In the records that follow, locate every line with "none" and extract it.
[[ DATA EXTRACT open ]]
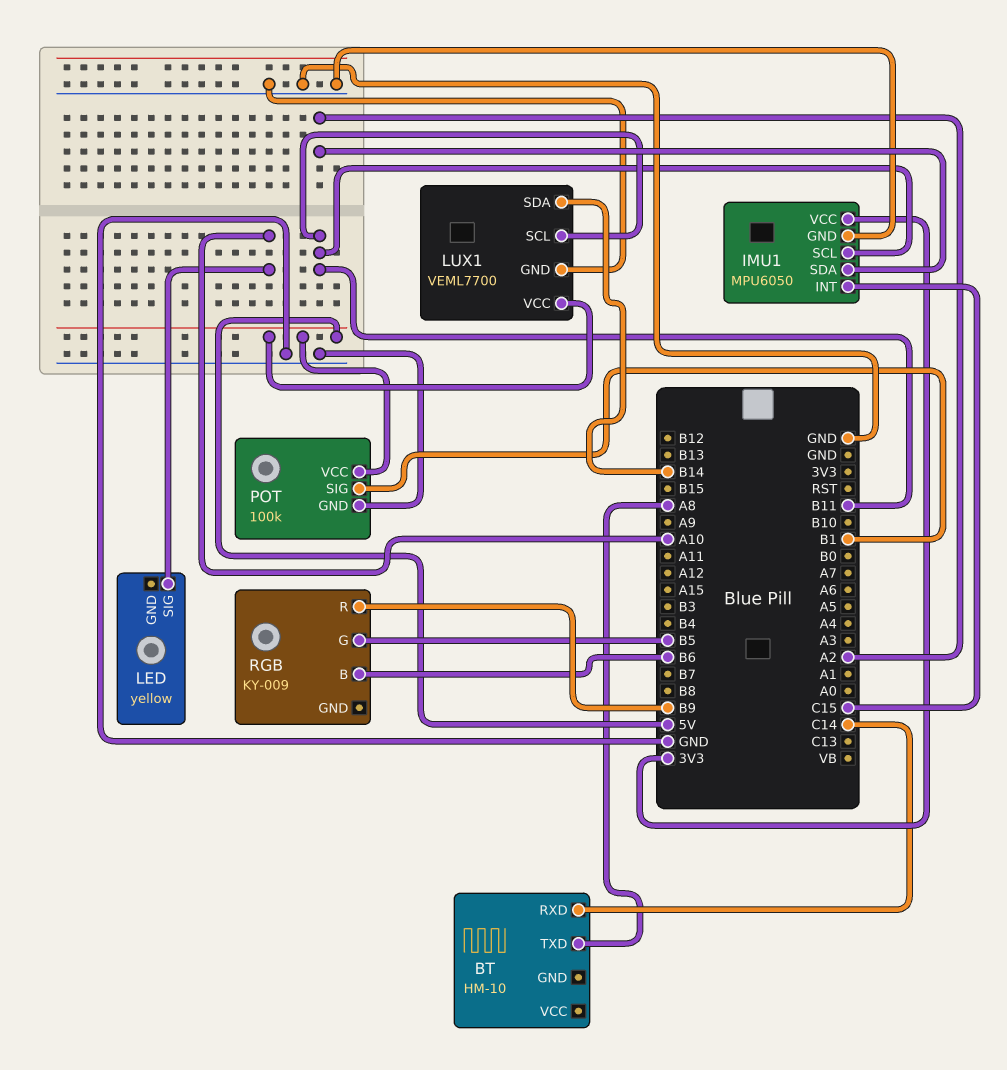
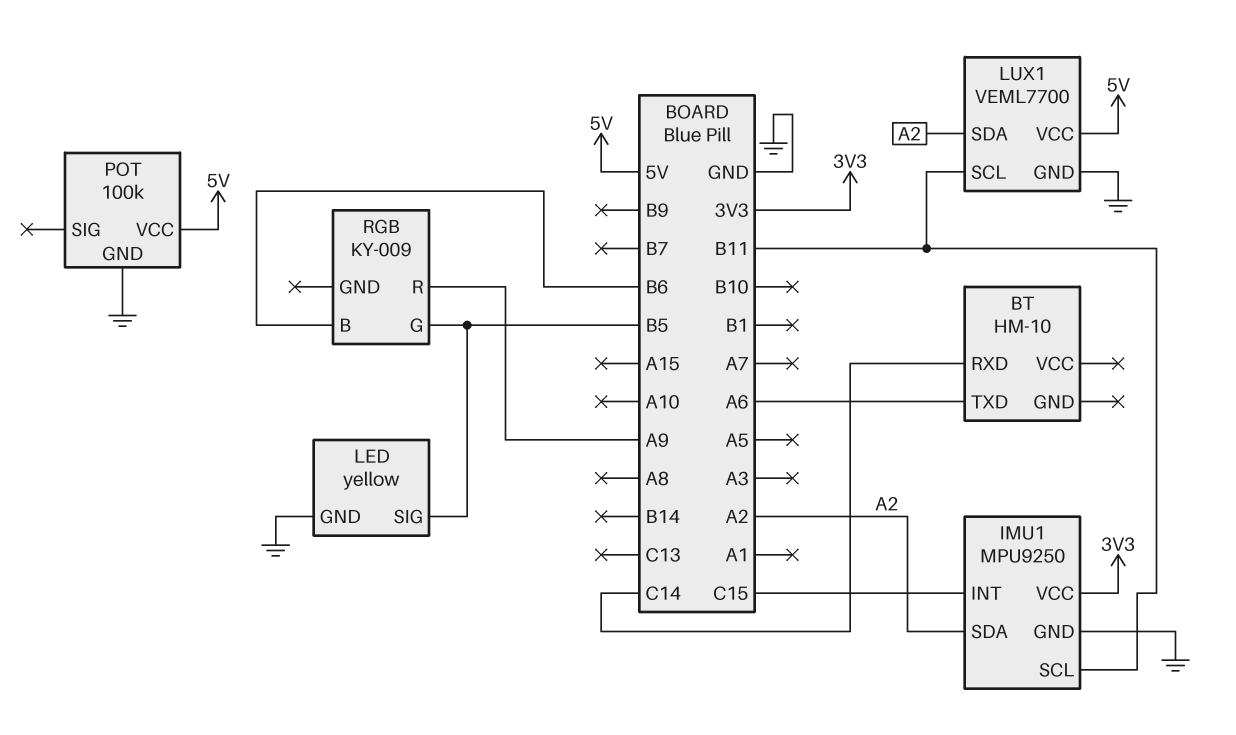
BT pin TXD: A8 -> A6
IMU1: MPU6050 -> MPU9250
LED pin GND: none -> GND
LED pin SIG: A10 -> B5
LUX1 pin SDA: B14 -> A2
POT pin SIG: B1 -> none
RGB pin R: B9 -> A9

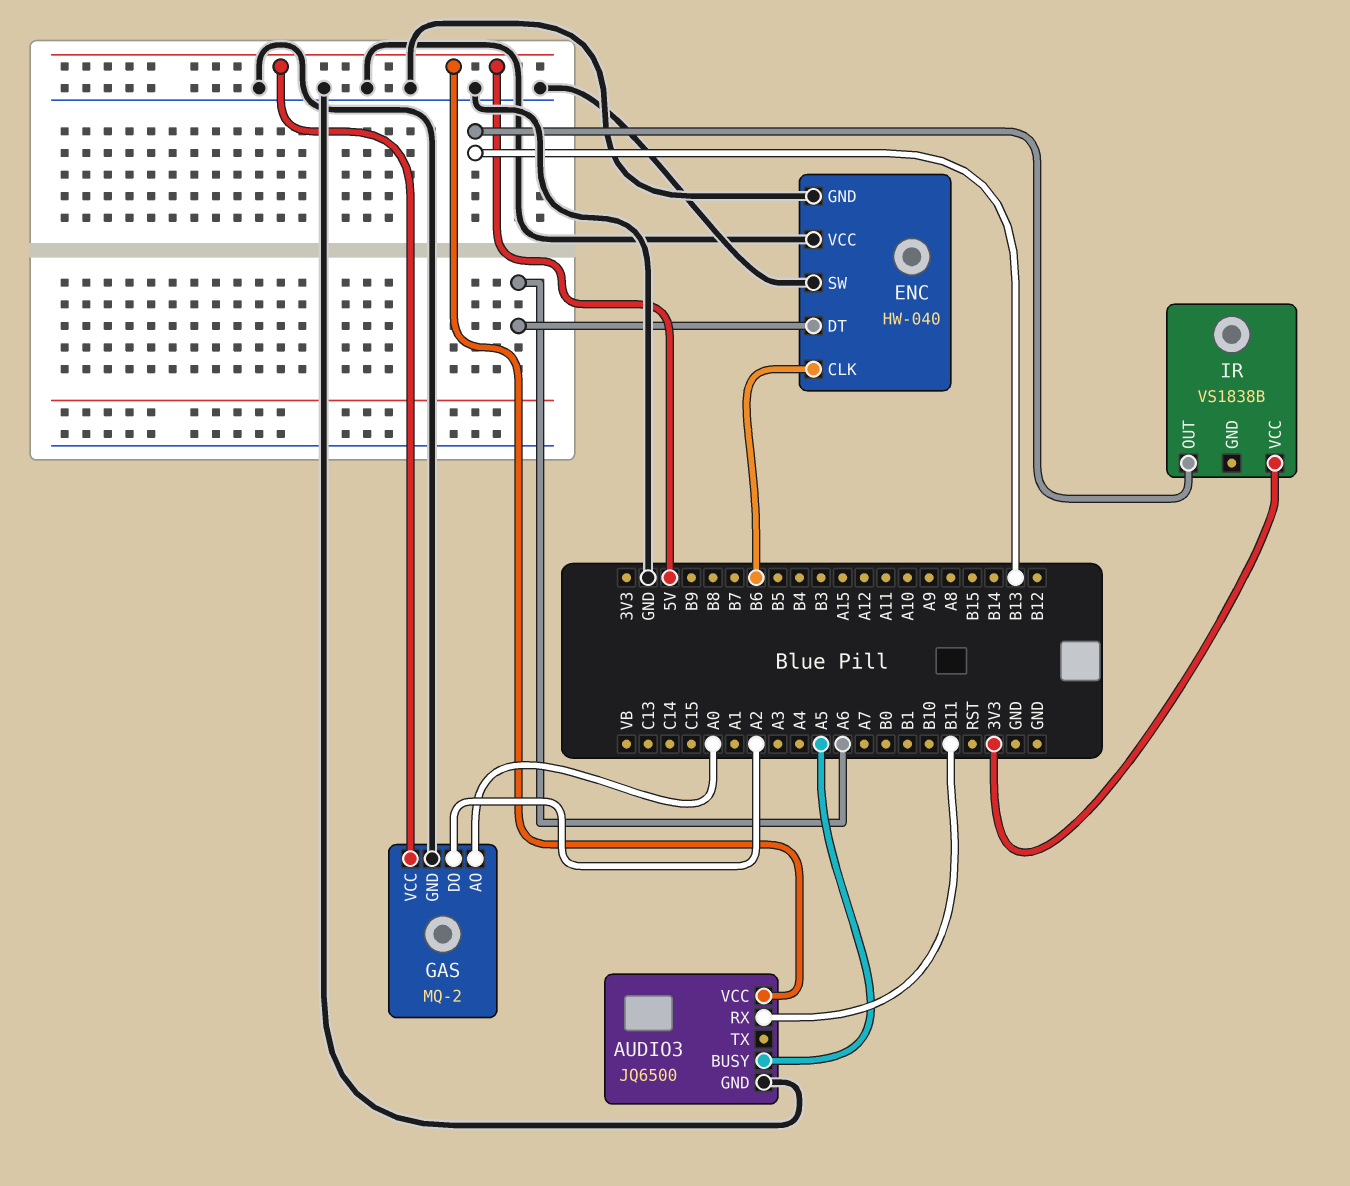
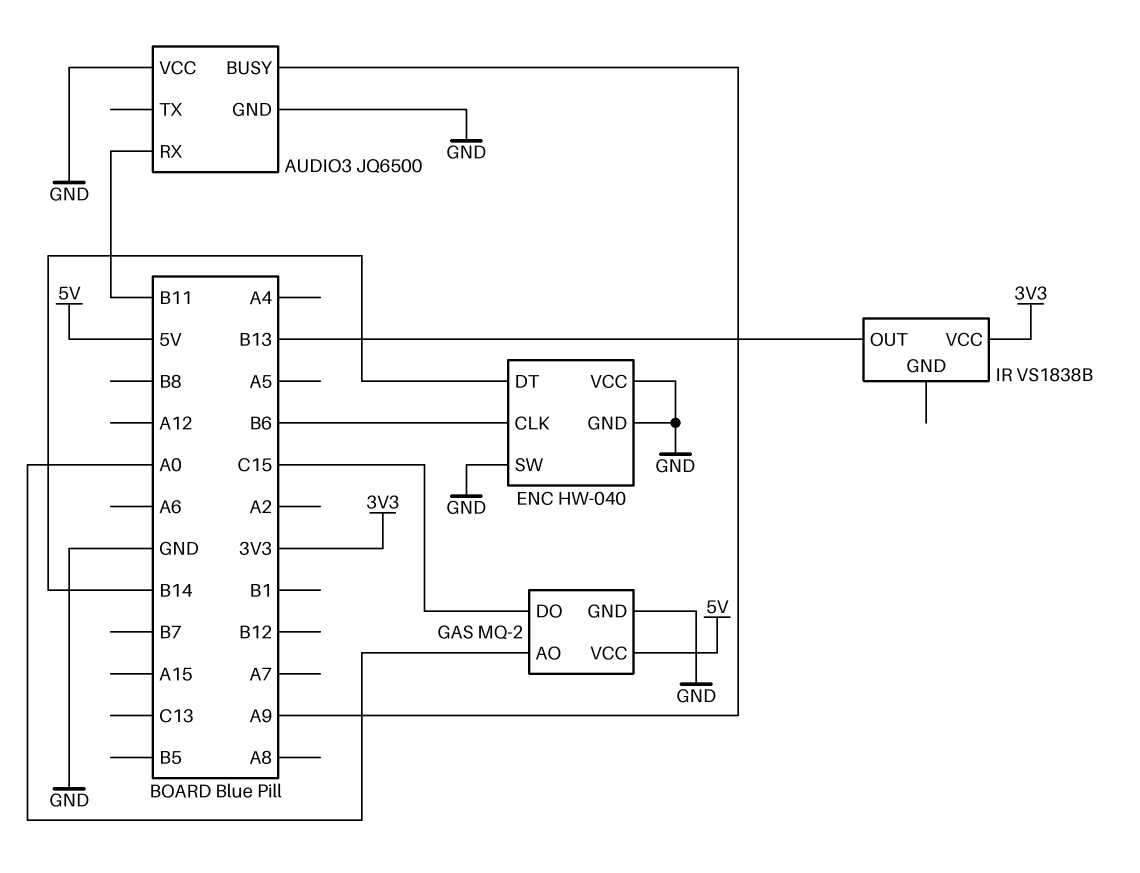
AUDIO3 pin BUSY: A5 -> A9
AUDIO3 pin VCC: 5V -> GND
ENC pin DT: A6 -> B14
GAS pin DO: A2 -> C15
[[ DATA EXTRACT closed ]]
**REPLY TO THE EXERCISE**
LED pin GND: none -> GND
POT pin SIG: B1 -> none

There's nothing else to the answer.